-------- Extracted records --------

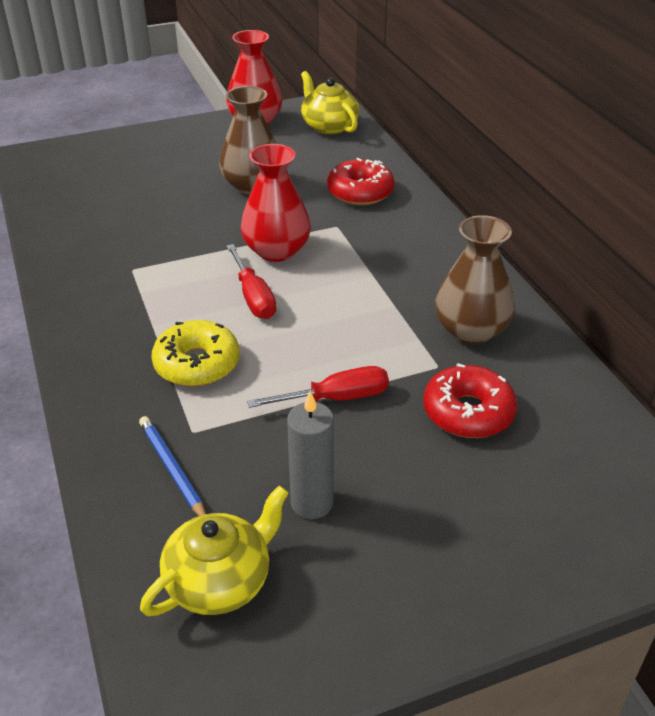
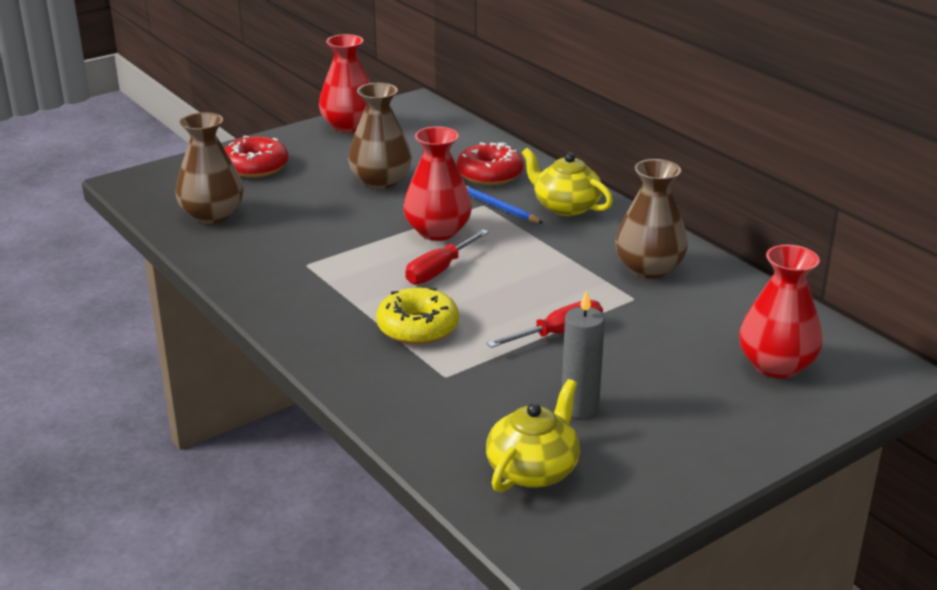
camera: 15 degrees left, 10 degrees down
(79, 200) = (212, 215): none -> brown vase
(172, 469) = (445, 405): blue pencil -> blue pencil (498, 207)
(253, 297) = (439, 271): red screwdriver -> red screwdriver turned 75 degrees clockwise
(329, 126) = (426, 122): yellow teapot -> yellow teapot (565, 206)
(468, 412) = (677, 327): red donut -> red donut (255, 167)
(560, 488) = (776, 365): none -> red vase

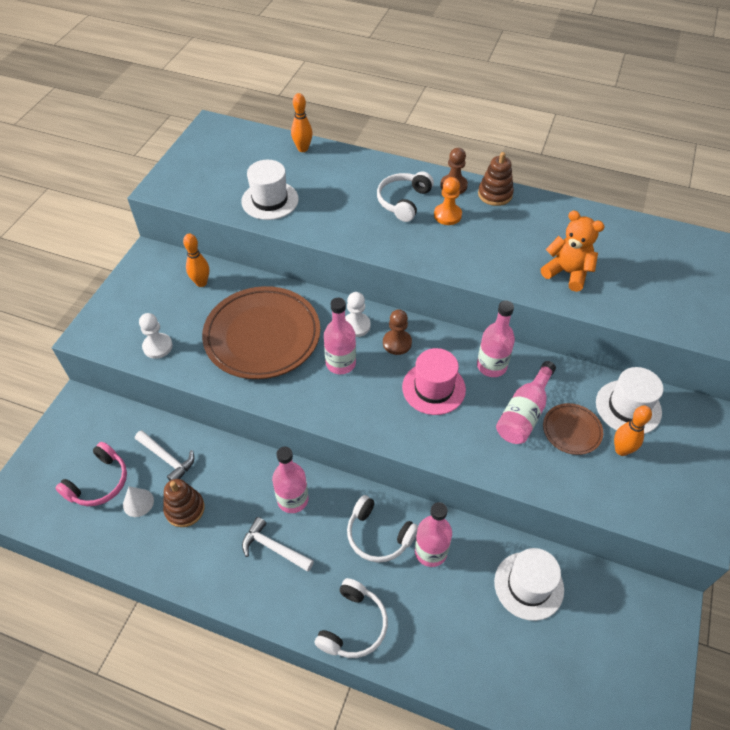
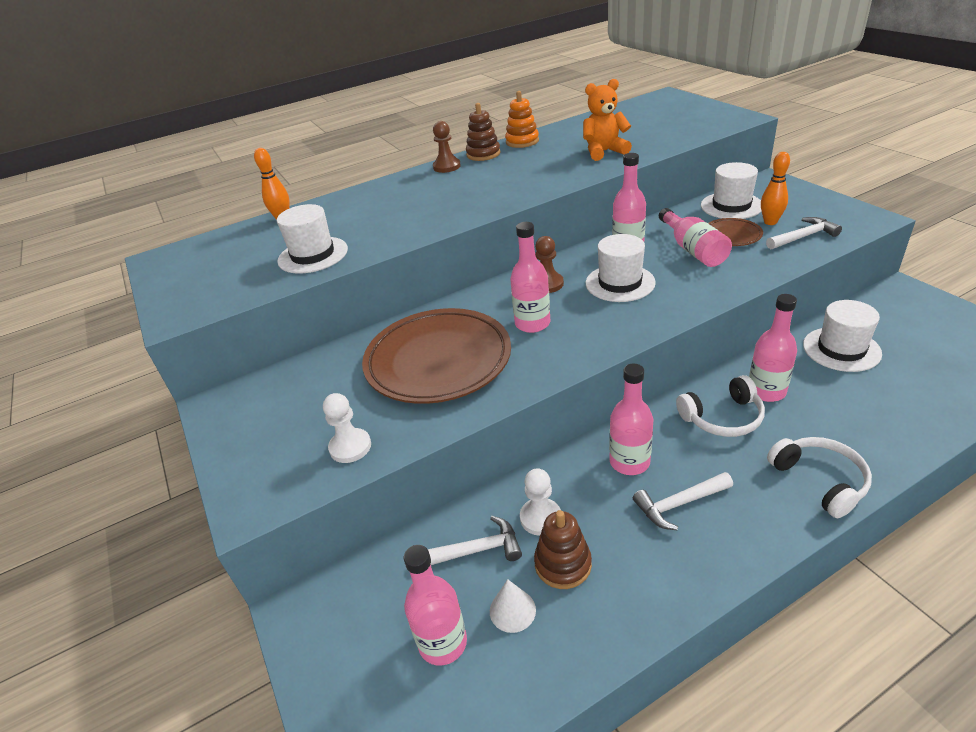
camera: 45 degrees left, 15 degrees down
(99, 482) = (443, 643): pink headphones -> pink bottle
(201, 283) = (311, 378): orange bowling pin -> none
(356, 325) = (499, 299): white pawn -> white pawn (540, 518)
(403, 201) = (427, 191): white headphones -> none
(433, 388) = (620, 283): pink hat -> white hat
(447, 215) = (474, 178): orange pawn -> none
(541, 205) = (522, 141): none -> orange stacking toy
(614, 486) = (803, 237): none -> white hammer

--------
-------- Extracted records --------

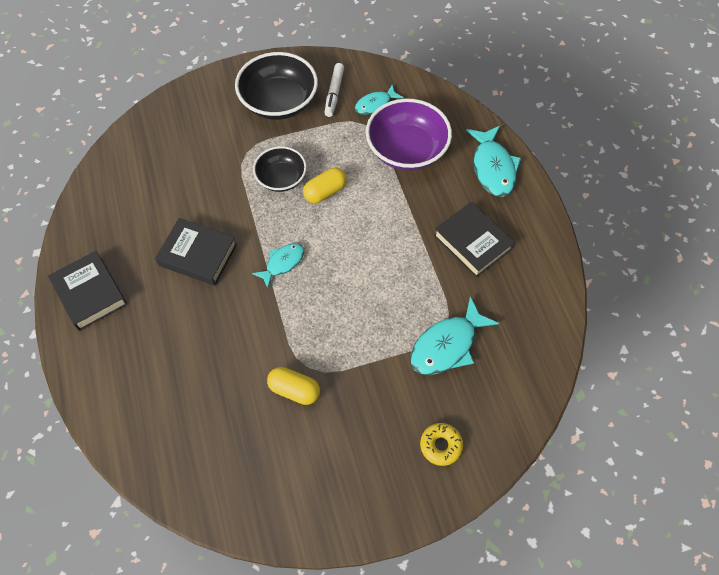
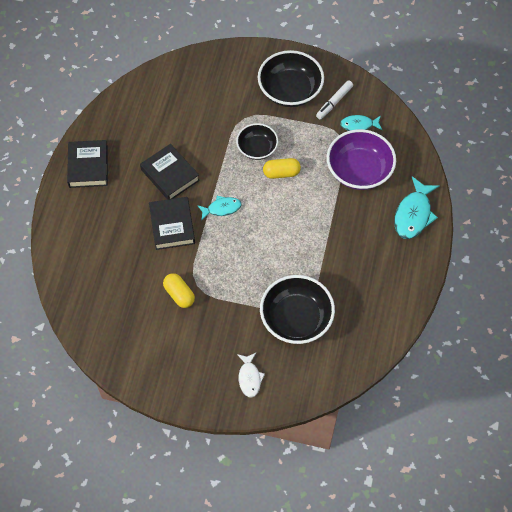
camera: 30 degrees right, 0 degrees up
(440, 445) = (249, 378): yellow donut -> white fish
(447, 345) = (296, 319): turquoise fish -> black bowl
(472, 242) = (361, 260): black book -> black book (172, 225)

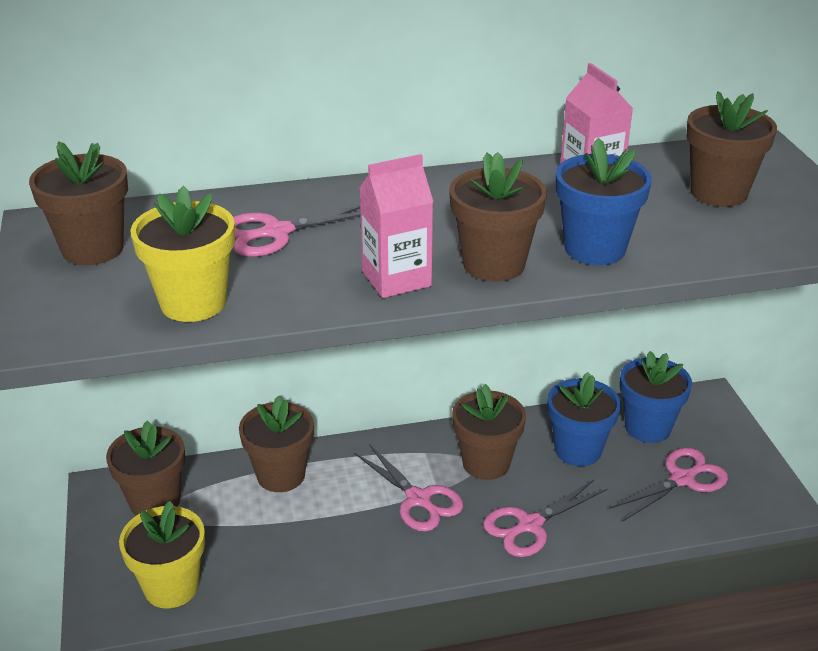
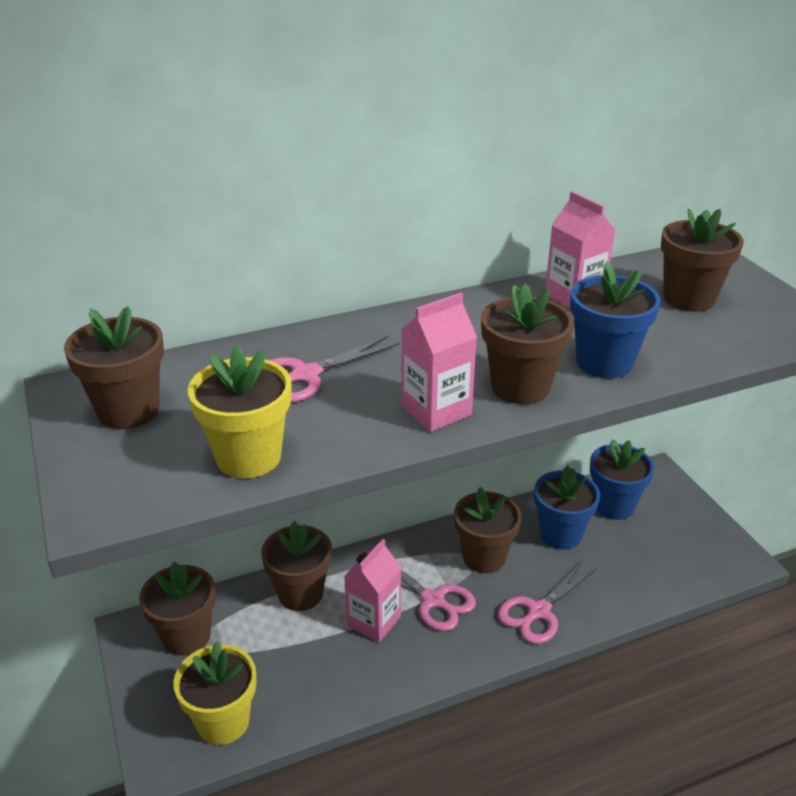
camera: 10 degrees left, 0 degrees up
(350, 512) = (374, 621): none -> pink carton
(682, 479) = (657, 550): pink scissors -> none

--------

(Directions for this task)
Look through the material above. Transcribe exactly the lines between the ones with "camera: 15 degrees left, 10 degrees down" and "(99, 482) = (443, 643): pink", inclusive, and keep pictures out.

(Completed exercise)
camera: 15 degrees left, 10 degrees down
(79, 200) = (212, 215): none -> brown vase
(172, 469) = (445, 405): blue pencil -> blue pencil (498, 207)
(253, 297) = (439, 271): red screwdriver -> red screwdriver turned 75 degrees clockwise
(329, 126) = (426, 122): yellow teapot -> yellow teapot (565, 206)
(468, 412) = (677, 327): red donut -> red donut (255, 167)
(560, 488) = (776, 365): none -> red vase

camera: 45 degrees left, 15 degrees down
(99, 482) = (443, 643): pink headphones -> pink bottle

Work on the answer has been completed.